- Task to carry out:
Every picture stays out; everything else in the listing below is to be returned exactly.

- Material supplied:
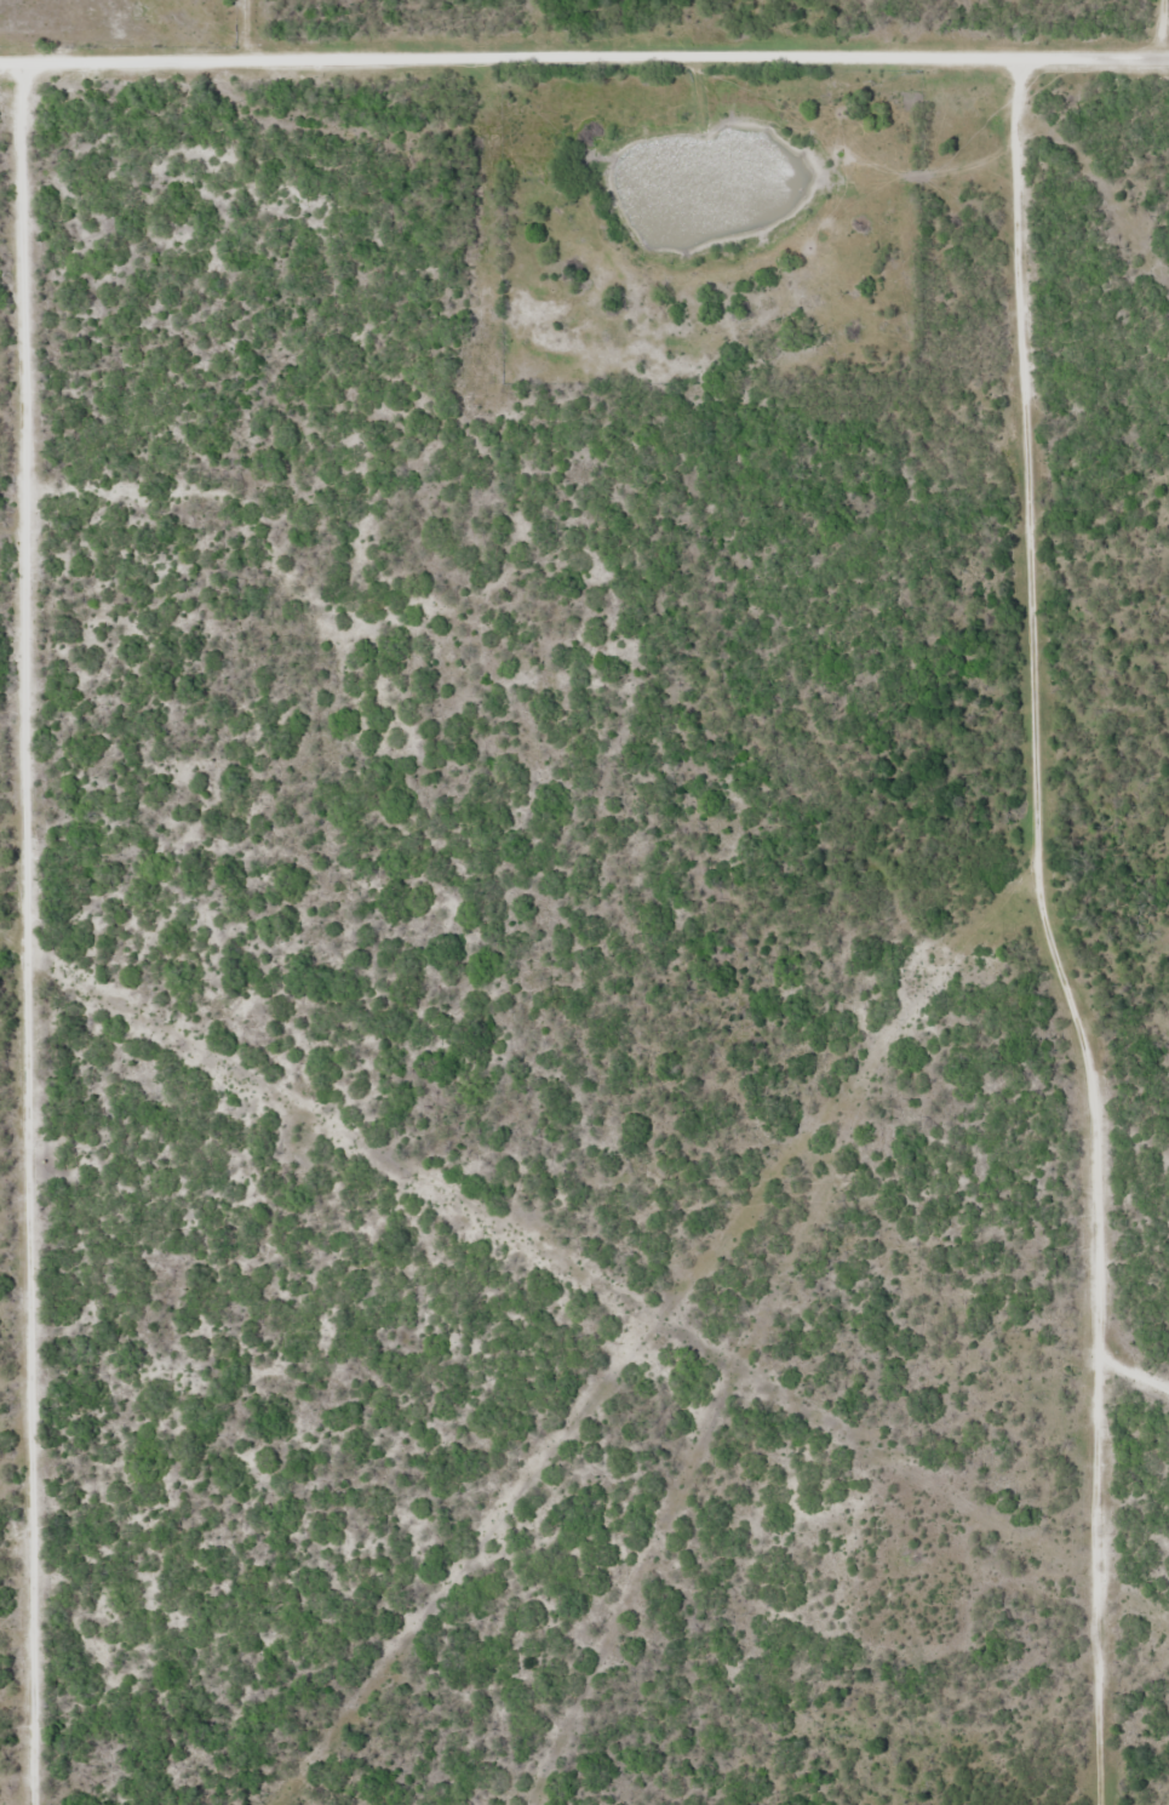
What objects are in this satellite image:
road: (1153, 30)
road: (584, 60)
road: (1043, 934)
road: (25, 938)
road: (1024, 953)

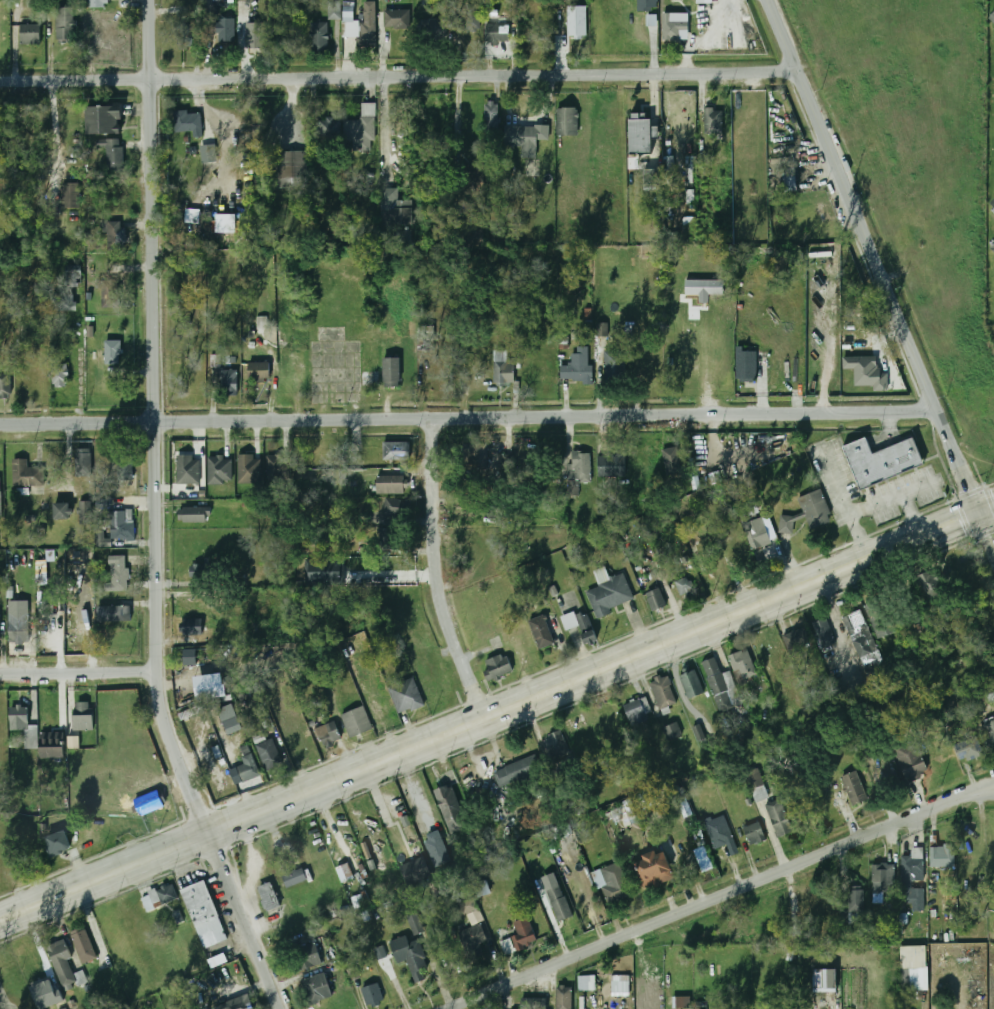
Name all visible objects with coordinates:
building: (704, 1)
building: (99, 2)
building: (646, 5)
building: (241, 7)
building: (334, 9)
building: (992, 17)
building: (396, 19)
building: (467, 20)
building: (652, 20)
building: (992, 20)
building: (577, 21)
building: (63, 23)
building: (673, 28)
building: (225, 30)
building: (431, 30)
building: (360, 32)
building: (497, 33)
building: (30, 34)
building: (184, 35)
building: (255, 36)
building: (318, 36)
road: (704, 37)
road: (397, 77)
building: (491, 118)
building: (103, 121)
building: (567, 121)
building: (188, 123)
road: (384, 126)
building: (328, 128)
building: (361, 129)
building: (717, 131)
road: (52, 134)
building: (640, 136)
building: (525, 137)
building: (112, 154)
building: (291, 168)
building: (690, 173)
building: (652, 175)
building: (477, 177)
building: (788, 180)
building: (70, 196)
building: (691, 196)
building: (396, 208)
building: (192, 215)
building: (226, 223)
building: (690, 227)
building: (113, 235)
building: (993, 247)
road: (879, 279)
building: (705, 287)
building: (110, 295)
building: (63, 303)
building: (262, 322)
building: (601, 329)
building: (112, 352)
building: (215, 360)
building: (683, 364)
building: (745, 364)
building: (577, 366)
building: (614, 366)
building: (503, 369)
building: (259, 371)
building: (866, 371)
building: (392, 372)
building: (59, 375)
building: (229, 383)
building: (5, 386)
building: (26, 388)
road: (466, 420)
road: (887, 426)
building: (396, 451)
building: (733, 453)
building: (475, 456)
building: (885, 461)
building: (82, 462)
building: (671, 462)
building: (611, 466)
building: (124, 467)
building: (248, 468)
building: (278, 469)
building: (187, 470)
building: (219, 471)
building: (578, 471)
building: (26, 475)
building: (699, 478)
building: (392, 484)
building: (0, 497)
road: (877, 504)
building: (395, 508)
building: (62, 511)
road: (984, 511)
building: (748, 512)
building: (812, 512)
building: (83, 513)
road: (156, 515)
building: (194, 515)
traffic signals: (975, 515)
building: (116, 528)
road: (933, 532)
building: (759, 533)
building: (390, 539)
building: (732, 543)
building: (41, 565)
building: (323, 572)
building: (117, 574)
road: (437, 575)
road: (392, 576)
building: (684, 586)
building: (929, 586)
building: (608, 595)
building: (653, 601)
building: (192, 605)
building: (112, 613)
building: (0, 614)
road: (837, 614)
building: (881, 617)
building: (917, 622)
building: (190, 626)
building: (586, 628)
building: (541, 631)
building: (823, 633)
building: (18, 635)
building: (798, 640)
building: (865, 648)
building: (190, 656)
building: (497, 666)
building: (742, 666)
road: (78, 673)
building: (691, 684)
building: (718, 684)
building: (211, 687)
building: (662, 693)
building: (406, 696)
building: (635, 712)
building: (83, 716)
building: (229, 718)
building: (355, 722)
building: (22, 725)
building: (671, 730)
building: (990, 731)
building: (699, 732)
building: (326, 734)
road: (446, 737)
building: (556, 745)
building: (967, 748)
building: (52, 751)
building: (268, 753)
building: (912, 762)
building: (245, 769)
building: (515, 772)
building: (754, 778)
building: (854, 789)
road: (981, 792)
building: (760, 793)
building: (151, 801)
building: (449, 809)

- Output of the exercise:
What objects are in this satellite image:
road: (1153, 30)
road: (584, 60)
road: (1043, 934)
road: (25, 938)
road: (1024, 953)

Name all visible objects with coordinates:
building: (704, 1)
building: (99, 2)
building: (646, 5)
building: (241, 7)
building: (334, 9)
building: (992, 17)
building: (396, 19)
building: (467, 20)
building: (652, 20)
building: (992, 20)
building: (577, 21)
building: (63, 23)
building: (673, 28)
building: (225, 30)
building: (431, 30)
building: (360, 32)
building: (497, 33)
building: (30, 34)
building: (184, 35)
building: (255, 36)
building: (318, 36)
road: (704, 37)
road: (397, 77)
building: (491, 118)
building: (103, 121)
building: (567, 121)
building: (188, 123)
road: (384, 126)
building: (328, 128)
building: (361, 129)
building: (717, 131)
road: (52, 134)
building: (640, 136)
building: (525, 137)
building: (112, 154)
building: (291, 168)
building: (690, 173)
building: (652, 175)
building: (477, 177)
building: (788, 180)
building: (70, 196)
building: (691, 196)
building: (396, 208)
building: (192, 215)
building: (226, 223)
building: (690, 227)
building: (113, 235)
building: (993, 247)
road: (879, 279)
building: (705, 287)
building: (110, 295)
building: (63, 303)
building: (262, 322)
building: (601, 329)
building: (112, 352)
building: (215, 360)
building: (683, 364)
building: (745, 364)
building: (577, 366)
building: (614, 366)
building: (503, 369)
building: (259, 371)
building: (866, 371)
building: (392, 372)
building: (59, 375)
building: (229, 383)
building: (5, 386)
building: (26, 388)
road: (466, 420)
road: (887, 426)
building: (396, 451)
building: (733, 453)
building: (475, 456)
building: (885, 461)
building: (82, 462)
building: (671, 462)
building: (611, 466)
building: (124, 467)
building: (248, 468)
building: (278, 469)
building: (187, 470)
building: (219, 471)
building: (578, 471)
building: (26, 475)
building: (699, 478)
building: (392, 484)
building: (0, 497)
road: (877, 504)
building: (395, 508)
building: (62, 511)
road: (984, 511)
building: (748, 512)
building: (812, 512)
building: (83, 513)
road: (156, 515)
building: (194, 515)
traffic signals: (975, 515)
building: (116, 528)
road: (933, 532)
building: (759, 533)
building: (390, 539)
building: (732, 543)
building: (41, 565)
building: (323, 572)
building: (117, 574)
road: (437, 575)
road: (392, 576)
building: (684, 586)
building: (929, 586)
building: (608, 595)
building: (653, 601)
building: (192, 605)
building: (112, 613)
building: (0, 614)
road: (837, 614)
building: (881, 617)
building: (917, 622)
building: (190, 626)
building: (586, 628)
building: (541, 631)
building: (823, 633)
building: (18, 635)
building: (798, 640)
building: (865, 648)
building: (190, 656)
building: (497, 666)
building: (742, 666)
road: (78, 673)
building: (691, 684)
building: (718, 684)
building: (211, 687)
building: (662, 693)
building: (406, 696)
building: (635, 712)
building: (83, 716)
building: (229, 718)
building: (355, 722)
building: (22, 725)
building: (671, 730)
building: (990, 731)
building: (699, 732)
building: (326, 734)
road: (446, 737)
building: (556, 745)
building: (967, 748)
building: (52, 751)
building: (268, 753)
building: (912, 762)
building: (245, 769)
building: (515, 772)
building: (754, 778)
building: (854, 789)
road: (981, 792)
building: (760, 793)
building: (151, 801)
building: (449, 809)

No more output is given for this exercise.